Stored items
● ● ● ● ●

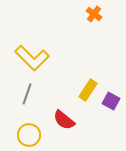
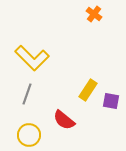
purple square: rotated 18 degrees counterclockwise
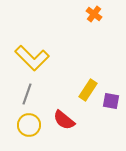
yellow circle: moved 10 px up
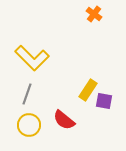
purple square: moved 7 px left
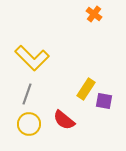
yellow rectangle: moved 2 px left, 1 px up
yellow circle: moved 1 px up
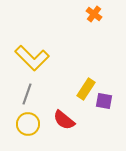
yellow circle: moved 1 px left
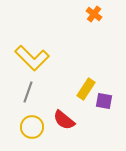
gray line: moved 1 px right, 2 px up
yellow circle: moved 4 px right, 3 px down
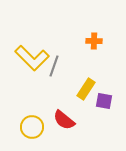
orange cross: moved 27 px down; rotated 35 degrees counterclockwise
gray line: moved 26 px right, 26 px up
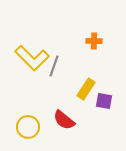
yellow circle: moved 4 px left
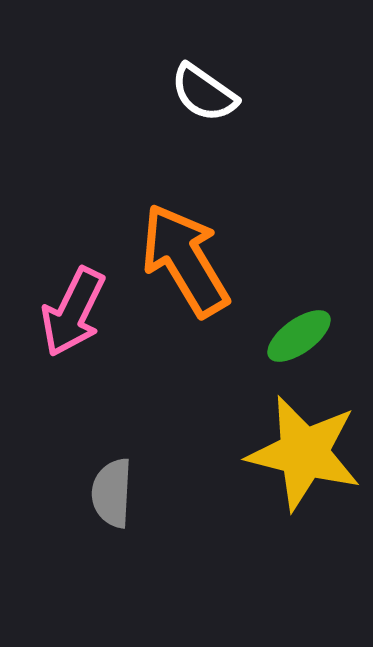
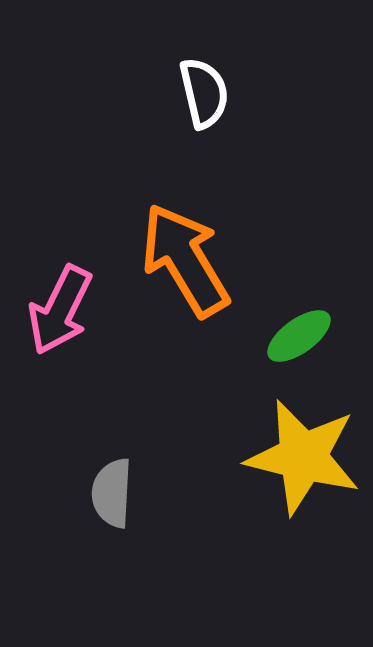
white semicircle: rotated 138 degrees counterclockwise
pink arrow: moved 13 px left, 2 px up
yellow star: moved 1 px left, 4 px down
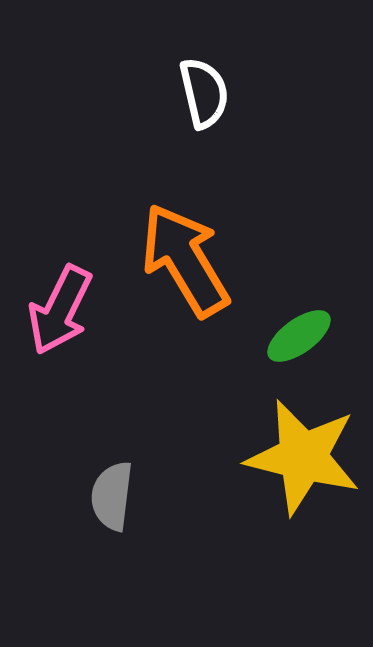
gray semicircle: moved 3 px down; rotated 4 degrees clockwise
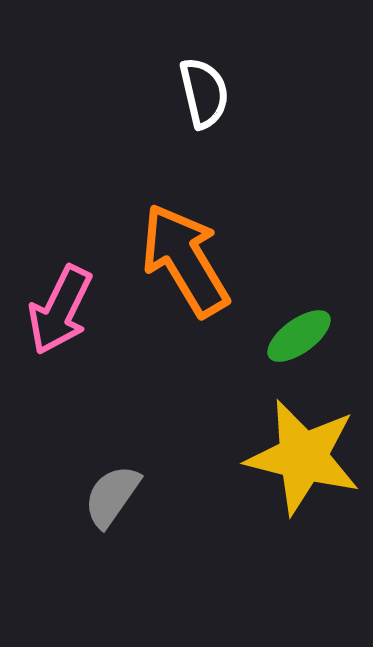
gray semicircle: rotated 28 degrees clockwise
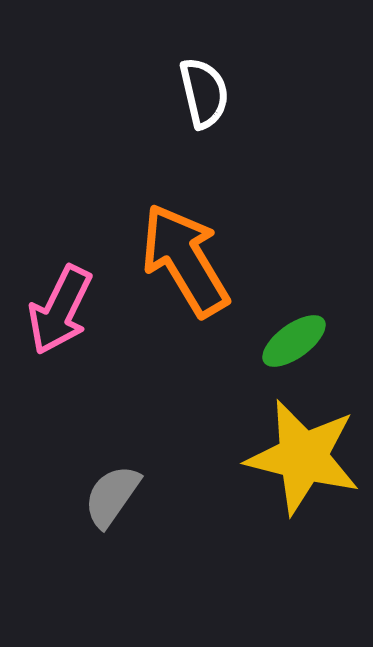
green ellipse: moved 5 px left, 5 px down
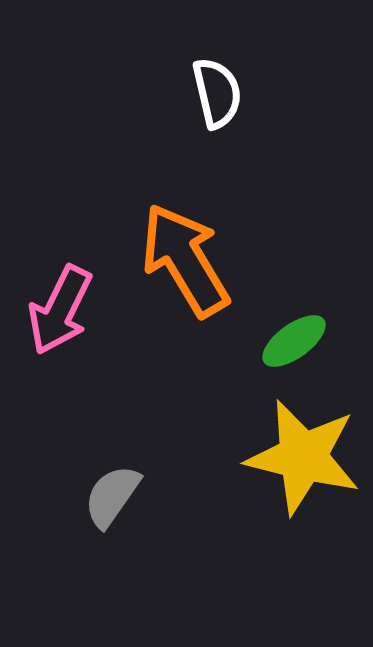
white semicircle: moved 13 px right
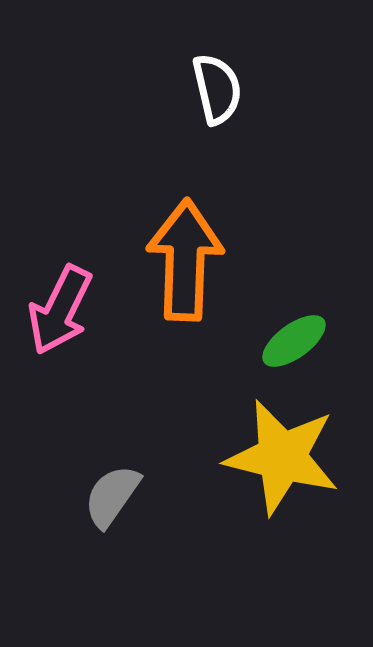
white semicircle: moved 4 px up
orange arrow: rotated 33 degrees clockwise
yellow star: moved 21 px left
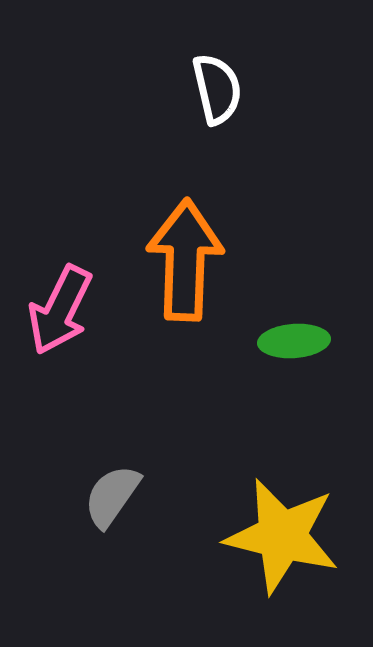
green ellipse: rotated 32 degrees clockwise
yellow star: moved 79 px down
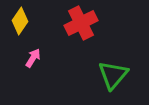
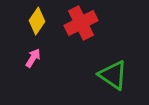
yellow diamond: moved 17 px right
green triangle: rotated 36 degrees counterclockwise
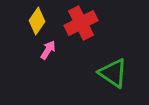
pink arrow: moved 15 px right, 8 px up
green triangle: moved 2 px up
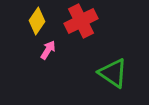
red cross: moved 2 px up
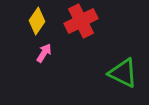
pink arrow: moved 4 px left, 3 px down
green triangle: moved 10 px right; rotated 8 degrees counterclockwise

● ● ● ● ●

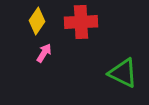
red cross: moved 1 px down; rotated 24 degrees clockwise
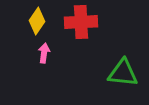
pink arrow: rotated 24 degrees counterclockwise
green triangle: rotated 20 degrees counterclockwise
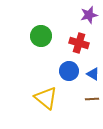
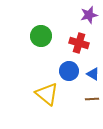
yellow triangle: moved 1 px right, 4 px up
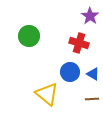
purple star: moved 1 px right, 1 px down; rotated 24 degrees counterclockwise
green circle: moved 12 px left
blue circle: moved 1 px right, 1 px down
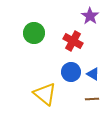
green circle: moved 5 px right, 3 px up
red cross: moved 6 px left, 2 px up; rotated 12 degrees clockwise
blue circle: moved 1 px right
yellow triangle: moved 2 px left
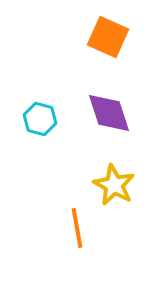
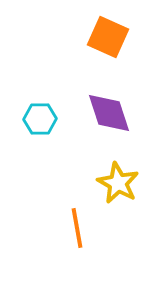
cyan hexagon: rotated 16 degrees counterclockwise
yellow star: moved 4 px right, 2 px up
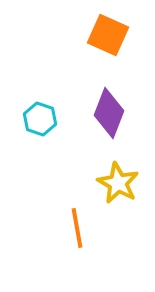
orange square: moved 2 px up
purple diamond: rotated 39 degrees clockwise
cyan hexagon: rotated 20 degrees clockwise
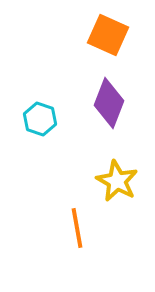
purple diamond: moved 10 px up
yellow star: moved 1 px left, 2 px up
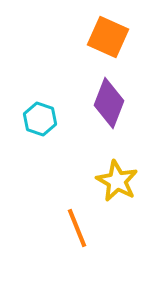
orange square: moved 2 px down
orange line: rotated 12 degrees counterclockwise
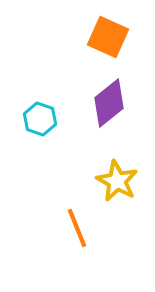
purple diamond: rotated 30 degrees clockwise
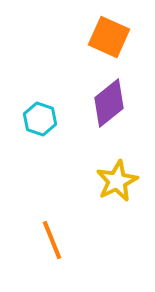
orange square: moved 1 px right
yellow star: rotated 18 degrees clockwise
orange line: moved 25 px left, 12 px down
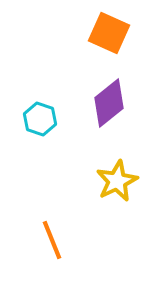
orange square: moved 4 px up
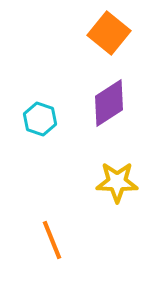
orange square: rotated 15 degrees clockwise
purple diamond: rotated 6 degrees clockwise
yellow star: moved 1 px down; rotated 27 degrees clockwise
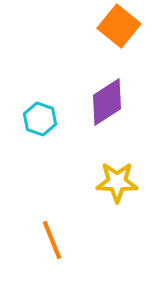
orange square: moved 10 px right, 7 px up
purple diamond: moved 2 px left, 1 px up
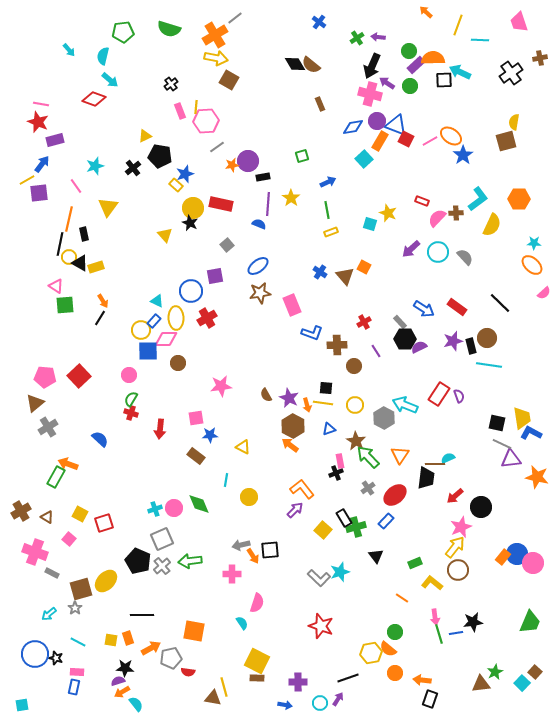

● ● ● ● ●

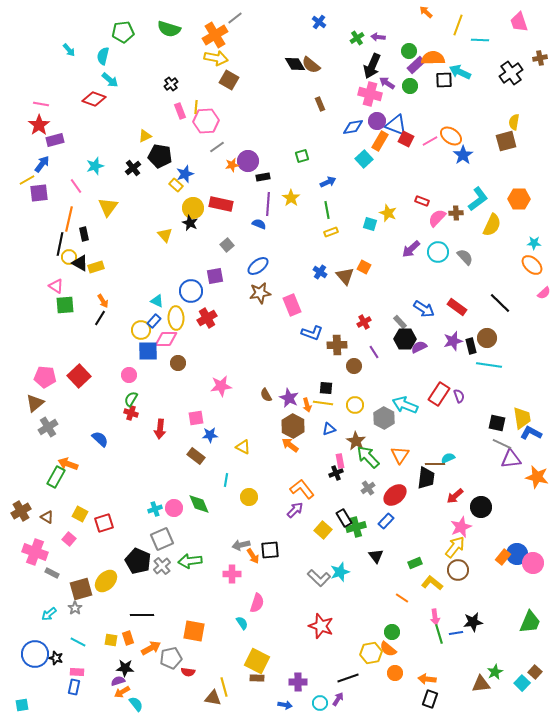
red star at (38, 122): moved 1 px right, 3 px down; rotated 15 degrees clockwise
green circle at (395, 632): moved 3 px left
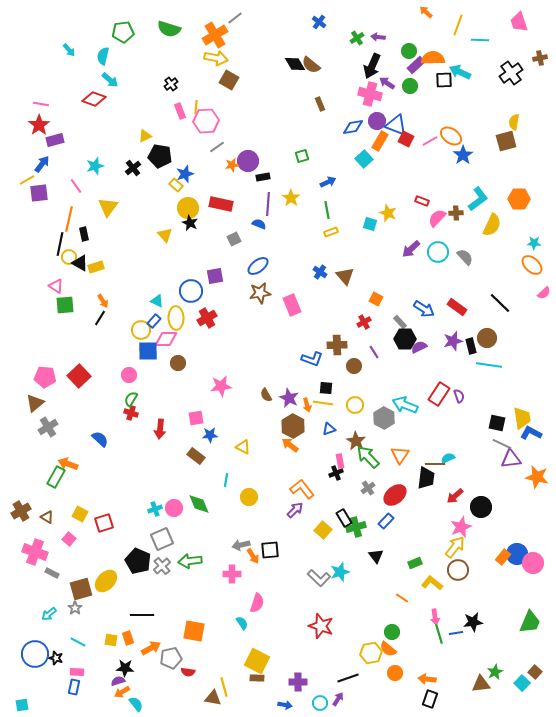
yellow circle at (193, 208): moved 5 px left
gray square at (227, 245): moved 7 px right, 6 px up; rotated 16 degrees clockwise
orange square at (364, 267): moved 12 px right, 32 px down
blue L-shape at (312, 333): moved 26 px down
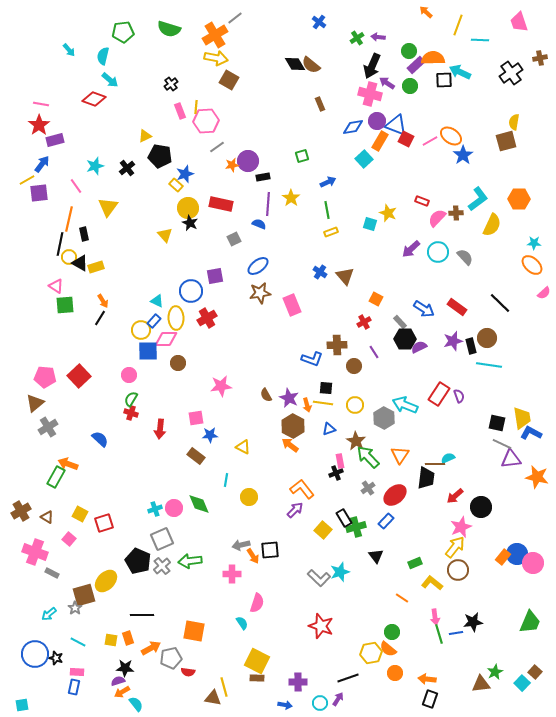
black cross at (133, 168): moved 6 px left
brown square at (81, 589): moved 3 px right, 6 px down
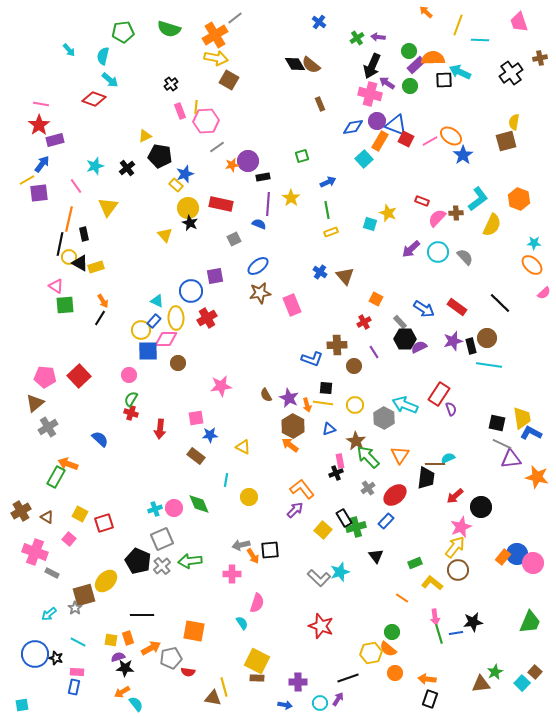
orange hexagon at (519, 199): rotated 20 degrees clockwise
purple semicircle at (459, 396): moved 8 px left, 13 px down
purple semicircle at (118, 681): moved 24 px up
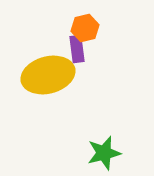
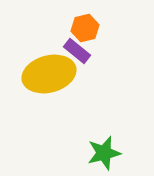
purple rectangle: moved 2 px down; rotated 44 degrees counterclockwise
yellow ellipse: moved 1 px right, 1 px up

● ● ● ● ●

* [Task directions]:
Rewrite the rows from the line with "purple square: rotated" to the line with "yellow star: moved 79 px down", swapping every "semicircle" for "half circle" and changing nothing else. Leave the picture lines out of your answer.

* [Task answer]:
purple square: rotated 18 degrees counterclockwise
yellow circle: moved 10 px up
purple square: moved 7 px left
yellow rectangle: moved 2 px left, 1 px up
yellow circle: moved 1 px up
yellow circle: moved 1 px left
gray line: moved 1 px right, 2 px up
yellow circle: moved 4 px right, 3 px down
orange cross: moved 27 px down; rotated 35 degrees counterclockwise
gray line: moved 26 px right, 26 px up
yellow circle: moved 4 px left
white half circle: rotated 138 degrees counterclockwise
pink arrow: moved 13 px left, 2 px up
yellow star: moved 1 px left, 4 px down
gray half circle: moved 3 px down; rotated 4 degrees clockwise
gray half circle: rotated 28 degrees clockwise
green ellipse: moved 5 px left, 5 px down
white half circle: moved 13 px right
white half circle: moved 4 px up
orange arrow: rotated 33 degrees clockwise
yellow star: moved 21 px left
green ellipse: rotated 32 degrees clockwise
yellow star: moved 79 px down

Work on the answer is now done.